* [Stored items from a collection]
::::::::::

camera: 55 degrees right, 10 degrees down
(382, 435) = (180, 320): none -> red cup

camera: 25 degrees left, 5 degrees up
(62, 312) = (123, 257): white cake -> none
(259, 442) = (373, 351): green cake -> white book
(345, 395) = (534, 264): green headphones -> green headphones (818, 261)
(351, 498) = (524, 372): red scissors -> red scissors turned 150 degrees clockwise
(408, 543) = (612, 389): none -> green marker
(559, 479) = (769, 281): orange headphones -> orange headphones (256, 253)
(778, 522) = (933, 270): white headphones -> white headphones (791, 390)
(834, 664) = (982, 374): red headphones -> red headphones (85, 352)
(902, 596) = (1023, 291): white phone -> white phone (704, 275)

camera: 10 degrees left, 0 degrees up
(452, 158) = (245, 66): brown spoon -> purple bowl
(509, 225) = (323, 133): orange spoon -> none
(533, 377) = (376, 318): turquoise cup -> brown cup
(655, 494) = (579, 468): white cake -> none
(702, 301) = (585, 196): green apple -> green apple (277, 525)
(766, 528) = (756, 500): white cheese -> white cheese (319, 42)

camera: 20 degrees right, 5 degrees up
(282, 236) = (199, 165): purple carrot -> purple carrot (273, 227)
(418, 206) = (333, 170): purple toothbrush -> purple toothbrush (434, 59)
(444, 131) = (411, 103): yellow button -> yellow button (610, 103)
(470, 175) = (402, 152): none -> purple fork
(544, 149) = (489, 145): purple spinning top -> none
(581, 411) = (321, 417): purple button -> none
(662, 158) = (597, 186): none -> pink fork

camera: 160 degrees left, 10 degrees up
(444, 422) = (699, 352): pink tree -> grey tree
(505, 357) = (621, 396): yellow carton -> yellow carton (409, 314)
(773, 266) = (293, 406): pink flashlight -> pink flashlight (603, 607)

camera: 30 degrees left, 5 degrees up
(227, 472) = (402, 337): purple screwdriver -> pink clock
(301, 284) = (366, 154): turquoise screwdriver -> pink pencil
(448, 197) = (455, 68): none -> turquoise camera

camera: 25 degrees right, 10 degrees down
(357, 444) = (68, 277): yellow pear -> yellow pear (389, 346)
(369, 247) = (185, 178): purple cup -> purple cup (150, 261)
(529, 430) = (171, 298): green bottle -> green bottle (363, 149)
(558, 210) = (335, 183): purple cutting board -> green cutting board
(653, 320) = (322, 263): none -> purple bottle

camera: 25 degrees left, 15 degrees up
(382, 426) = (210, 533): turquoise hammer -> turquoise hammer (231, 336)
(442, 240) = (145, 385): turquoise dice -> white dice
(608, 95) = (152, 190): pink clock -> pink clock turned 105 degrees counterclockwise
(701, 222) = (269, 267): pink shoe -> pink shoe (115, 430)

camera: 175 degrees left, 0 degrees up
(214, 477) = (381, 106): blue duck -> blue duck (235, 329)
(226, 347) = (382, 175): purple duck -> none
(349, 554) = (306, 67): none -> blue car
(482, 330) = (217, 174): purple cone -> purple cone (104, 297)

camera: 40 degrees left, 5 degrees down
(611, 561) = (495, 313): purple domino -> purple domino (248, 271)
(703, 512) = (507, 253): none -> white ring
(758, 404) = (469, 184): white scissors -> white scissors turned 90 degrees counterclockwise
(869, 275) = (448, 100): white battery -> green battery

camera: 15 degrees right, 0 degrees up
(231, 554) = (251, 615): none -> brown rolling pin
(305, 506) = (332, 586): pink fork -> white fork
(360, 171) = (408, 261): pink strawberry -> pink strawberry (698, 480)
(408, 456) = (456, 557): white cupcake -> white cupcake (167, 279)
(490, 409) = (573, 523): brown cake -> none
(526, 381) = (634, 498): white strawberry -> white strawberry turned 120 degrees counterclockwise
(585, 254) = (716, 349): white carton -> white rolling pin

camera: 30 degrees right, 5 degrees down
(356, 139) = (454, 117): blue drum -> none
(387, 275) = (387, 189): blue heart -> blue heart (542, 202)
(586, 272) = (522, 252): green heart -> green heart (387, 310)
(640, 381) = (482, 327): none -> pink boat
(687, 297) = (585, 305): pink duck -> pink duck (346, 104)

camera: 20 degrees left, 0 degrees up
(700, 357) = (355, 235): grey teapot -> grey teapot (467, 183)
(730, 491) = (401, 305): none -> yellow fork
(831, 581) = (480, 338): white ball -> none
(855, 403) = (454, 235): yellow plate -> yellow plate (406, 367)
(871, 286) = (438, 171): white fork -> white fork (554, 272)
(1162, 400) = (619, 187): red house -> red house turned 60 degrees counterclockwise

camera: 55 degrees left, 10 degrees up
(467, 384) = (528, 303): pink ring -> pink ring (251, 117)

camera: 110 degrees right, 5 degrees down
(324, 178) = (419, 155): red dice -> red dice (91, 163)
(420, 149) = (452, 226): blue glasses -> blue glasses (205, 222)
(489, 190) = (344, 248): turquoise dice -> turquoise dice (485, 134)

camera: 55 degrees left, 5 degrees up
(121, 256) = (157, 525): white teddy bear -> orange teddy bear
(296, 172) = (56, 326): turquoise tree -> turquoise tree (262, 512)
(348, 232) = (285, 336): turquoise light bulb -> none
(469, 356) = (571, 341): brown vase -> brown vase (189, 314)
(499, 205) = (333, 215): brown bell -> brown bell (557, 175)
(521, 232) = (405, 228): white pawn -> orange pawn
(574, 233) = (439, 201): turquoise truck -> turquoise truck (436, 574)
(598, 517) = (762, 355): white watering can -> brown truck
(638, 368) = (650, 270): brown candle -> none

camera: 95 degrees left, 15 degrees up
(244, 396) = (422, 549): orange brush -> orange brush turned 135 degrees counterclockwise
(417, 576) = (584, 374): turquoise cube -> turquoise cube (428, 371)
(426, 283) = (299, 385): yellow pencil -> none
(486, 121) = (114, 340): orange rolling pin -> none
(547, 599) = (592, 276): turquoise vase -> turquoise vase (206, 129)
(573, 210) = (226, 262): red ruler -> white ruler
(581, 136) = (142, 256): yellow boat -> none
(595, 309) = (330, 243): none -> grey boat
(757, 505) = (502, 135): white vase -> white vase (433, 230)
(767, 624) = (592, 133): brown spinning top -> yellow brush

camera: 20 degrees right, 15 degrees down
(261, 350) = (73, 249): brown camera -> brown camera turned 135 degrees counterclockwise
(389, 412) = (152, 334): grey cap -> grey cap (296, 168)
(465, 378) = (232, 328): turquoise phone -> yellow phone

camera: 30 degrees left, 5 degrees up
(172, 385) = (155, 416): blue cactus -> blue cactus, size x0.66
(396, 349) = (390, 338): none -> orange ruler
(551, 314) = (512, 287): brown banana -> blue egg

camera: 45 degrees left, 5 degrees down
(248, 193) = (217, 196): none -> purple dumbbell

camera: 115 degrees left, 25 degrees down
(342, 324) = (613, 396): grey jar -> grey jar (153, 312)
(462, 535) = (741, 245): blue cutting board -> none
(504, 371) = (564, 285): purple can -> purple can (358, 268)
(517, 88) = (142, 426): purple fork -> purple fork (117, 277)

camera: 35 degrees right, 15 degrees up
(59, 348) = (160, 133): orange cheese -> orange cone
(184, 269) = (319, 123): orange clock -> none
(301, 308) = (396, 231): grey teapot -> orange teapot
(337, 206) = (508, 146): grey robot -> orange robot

::::::::::

* [WHAT TO PRODUCE] Show the lines in the entries above that include the string "dice".

* [RESULT FOR THIS TASK]
(442, 240) = (145, 385): turquoise dice -> white dice
(324, 178) = (419, 155): red dice -> red dice (91, 163)
(489, 190) = (344, 248): turquoise dice -> turquoise dice (485, 134)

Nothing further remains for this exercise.